PROVIDED DATA Start Marker

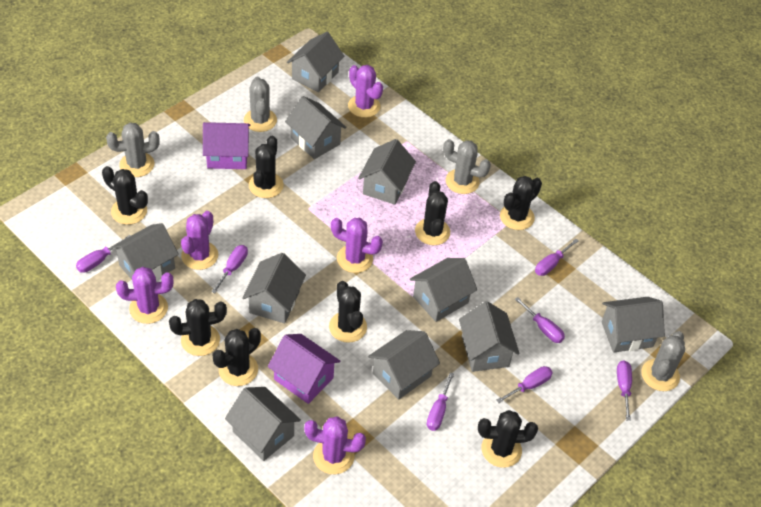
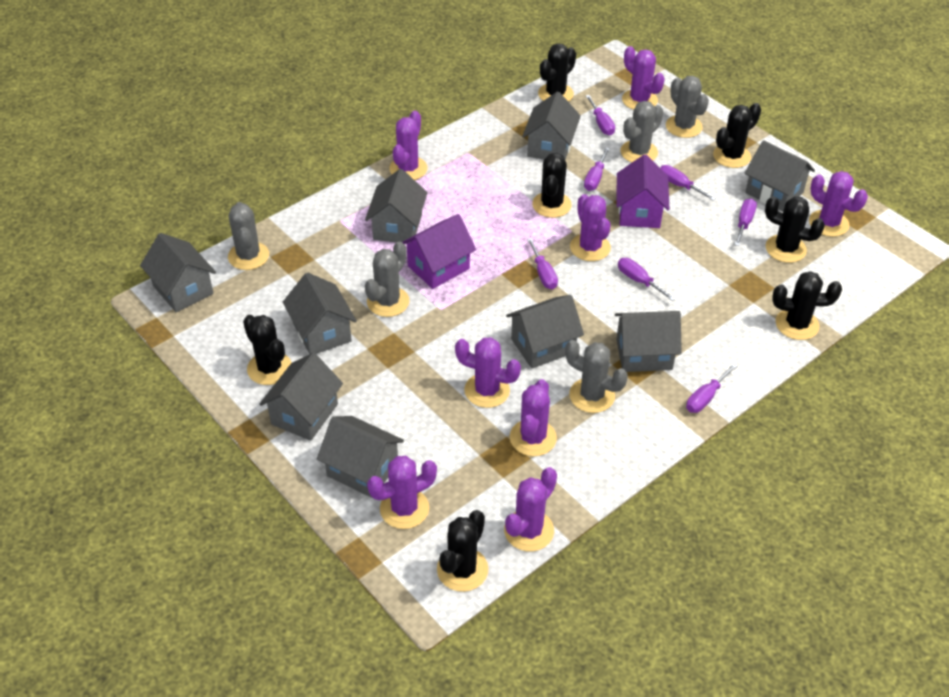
black cactus: 8 -> 7
grey cactus: 4 -> 5
grey house: 10 -> 9
purple cactus: 5 -> 8

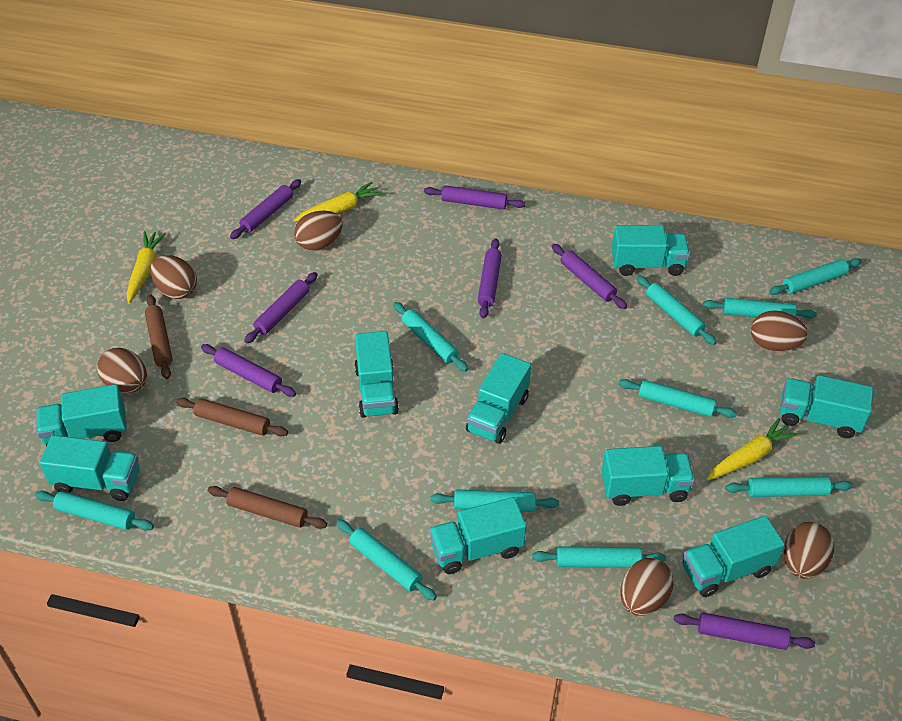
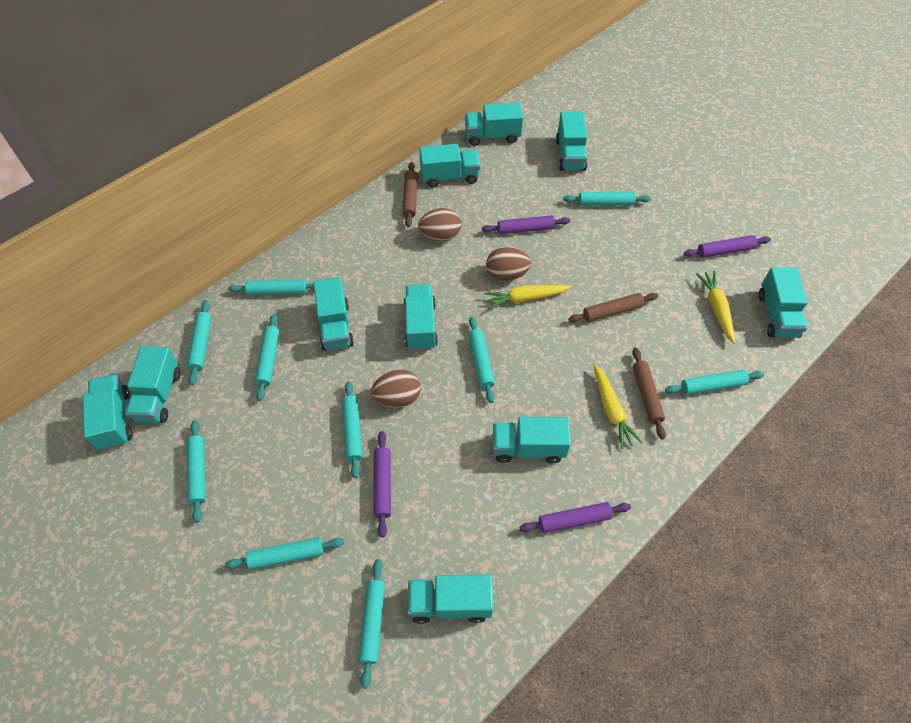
brown egg: 6 -> 3
purple rolling pin: 7 -> 4
turquoise truck: 9 -> 10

PROVIDED DATA End Marker

§ EXERCISE REQUIREMENTS:
The range to print runs from the line with "purple cactus: 5 -> 8" through the last line of the entries, both included; keep it exact and skip the pictures.

§ OUTPUT FOR THIS TASK:
purple cactus: 5 -> 8

brown egg: 6 -> 3
purple rolling pin: 7 -> 4
turquoise truck: 9 -> 10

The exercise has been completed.